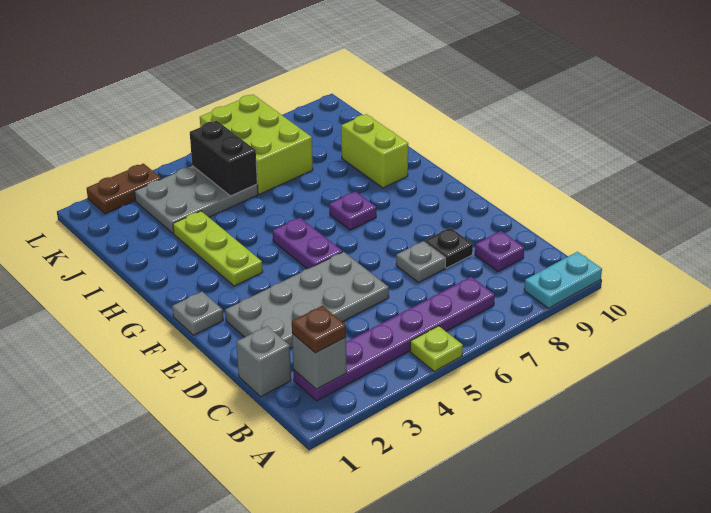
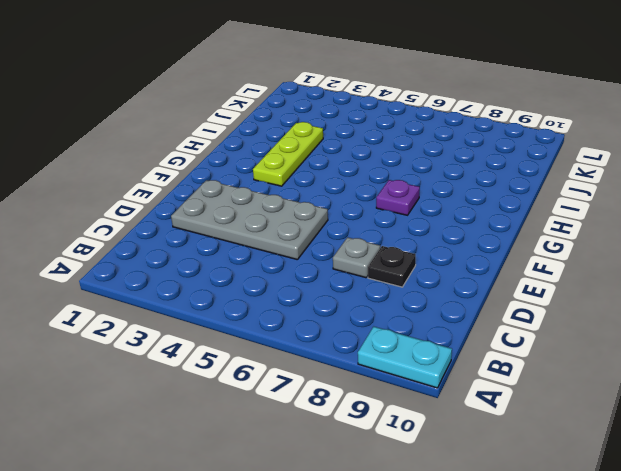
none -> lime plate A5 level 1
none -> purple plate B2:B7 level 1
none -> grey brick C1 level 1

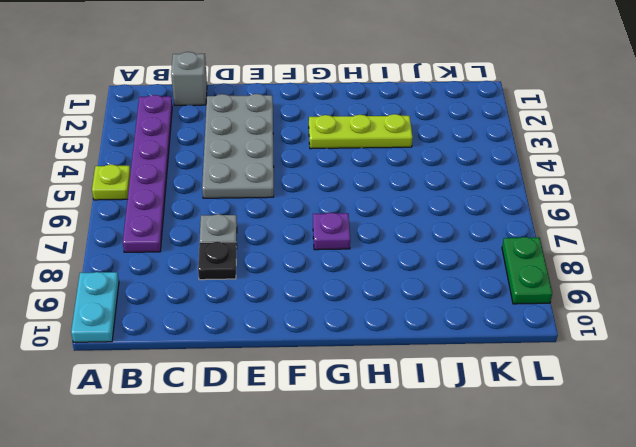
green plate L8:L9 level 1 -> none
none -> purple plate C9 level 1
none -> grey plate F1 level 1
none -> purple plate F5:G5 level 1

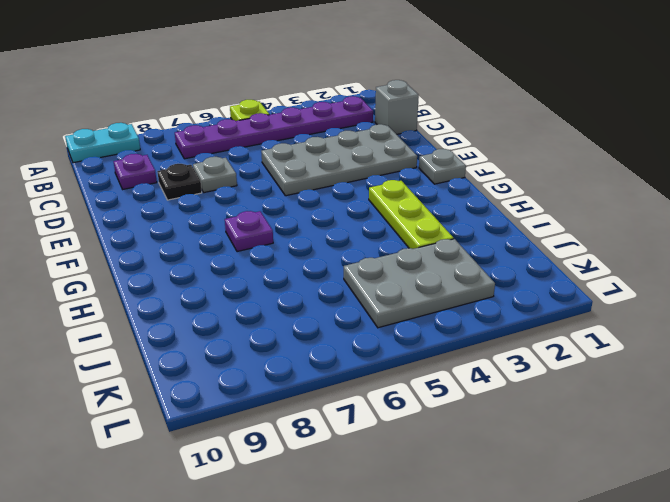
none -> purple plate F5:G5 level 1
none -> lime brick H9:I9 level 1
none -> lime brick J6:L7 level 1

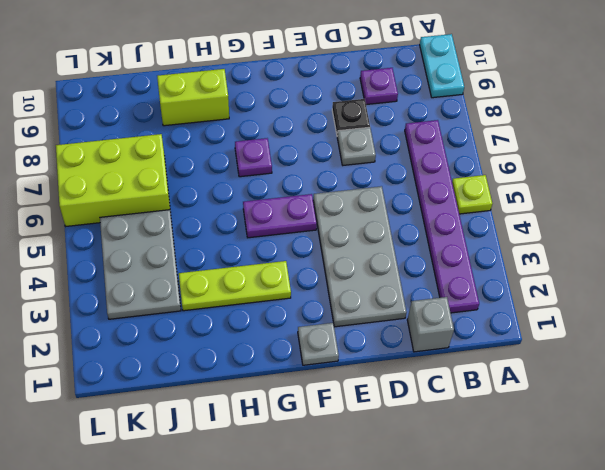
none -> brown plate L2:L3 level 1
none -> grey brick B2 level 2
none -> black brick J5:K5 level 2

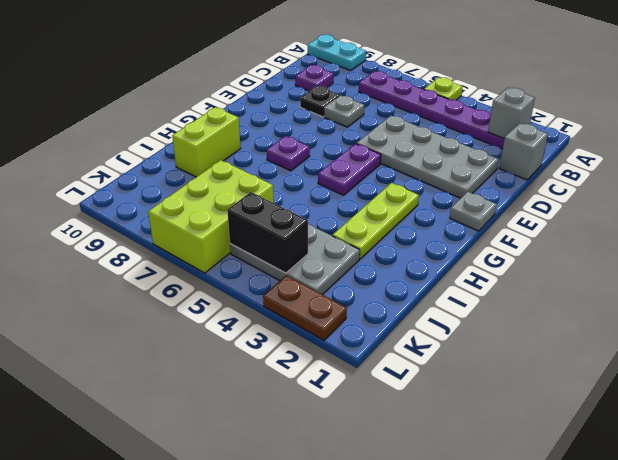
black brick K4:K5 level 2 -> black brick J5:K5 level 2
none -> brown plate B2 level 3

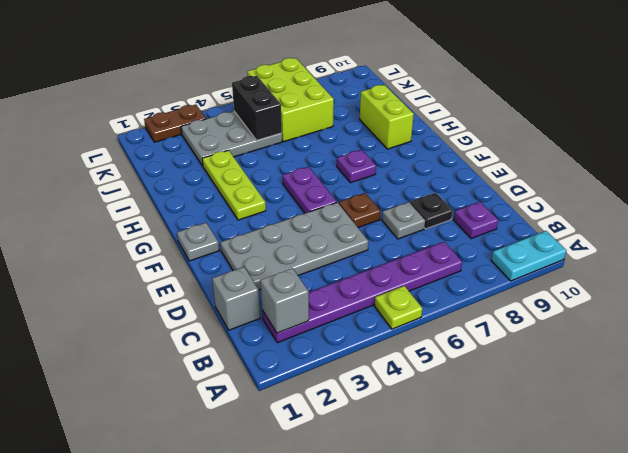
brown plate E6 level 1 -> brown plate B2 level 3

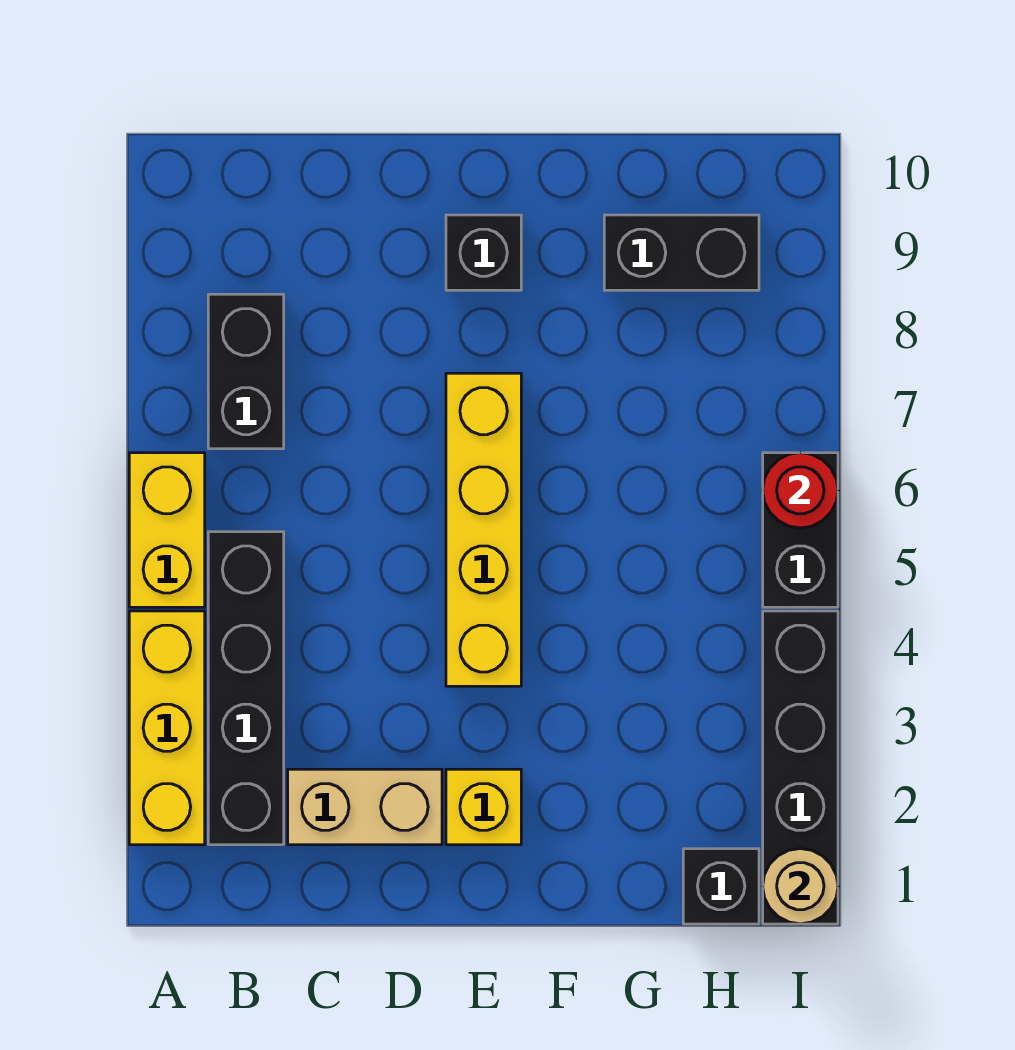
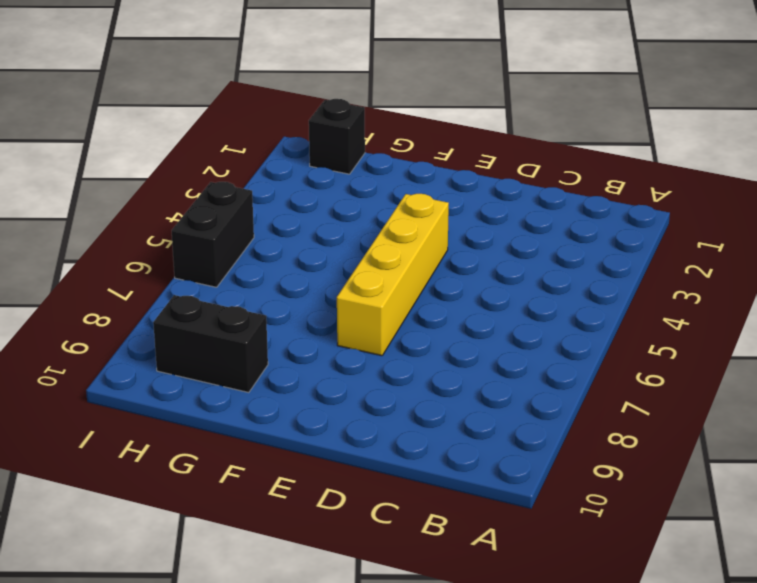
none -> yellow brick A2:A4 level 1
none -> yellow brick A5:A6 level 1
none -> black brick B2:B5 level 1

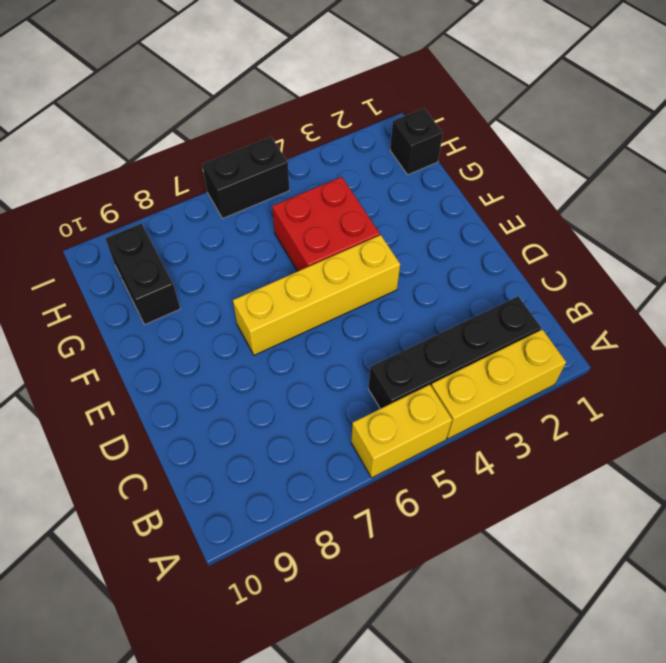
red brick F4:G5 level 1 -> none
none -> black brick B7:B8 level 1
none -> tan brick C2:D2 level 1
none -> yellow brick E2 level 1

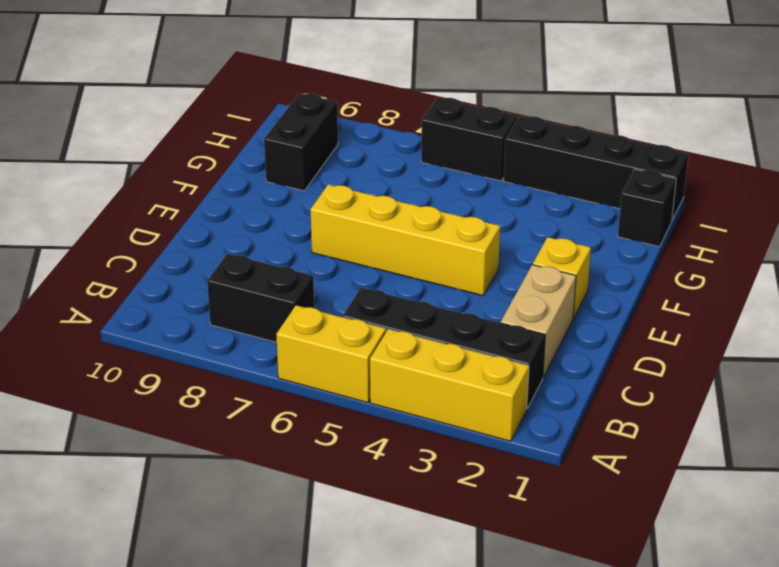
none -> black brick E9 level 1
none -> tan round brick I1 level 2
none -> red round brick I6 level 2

_ _ _

*Work order*: Set the records down again word for word; the pictures stay out.

*Reply to the exercise*:
none -> lime plate A5 level 1
none -> purple plate B2:B7 level 1
none -> grey brick C1 level 1

green plate L8:L9 level 1 -> none
none -> purple plate C9 level 1
none -> grey plate F1 level 1
none -> purple plate F5:G5 level 1

none -> purple plate F5:G5 level 1
none -> lime brick H9:I9 level 1
none -> lime brick J6:L7 level 1

none -> brown plate L2:L3 level 1
none -> grey brick B2 level 2
none -> black brick J5:K5 level 2

black brick K4:K5 level 2 -> black brick J5:K5 level 2
none -> brown plate B2 level 3

brown plate E6 level 1 -> brown plate B2 level 3

none -> yellow brick A2:A4 level 1
none -> yellow brick A5:A6 level 1
none -> black brick B2:B5 level 1

red brick F4:G5 level 1 -> none
none -> black brick B7:B8 level 1
none -> tan brick C2:D2 level 1
none -> yellow brick E2 level 1

none -> black brick E9 level 1
none -> tan round brick I1 level 2
none -> red round brick I6 level 2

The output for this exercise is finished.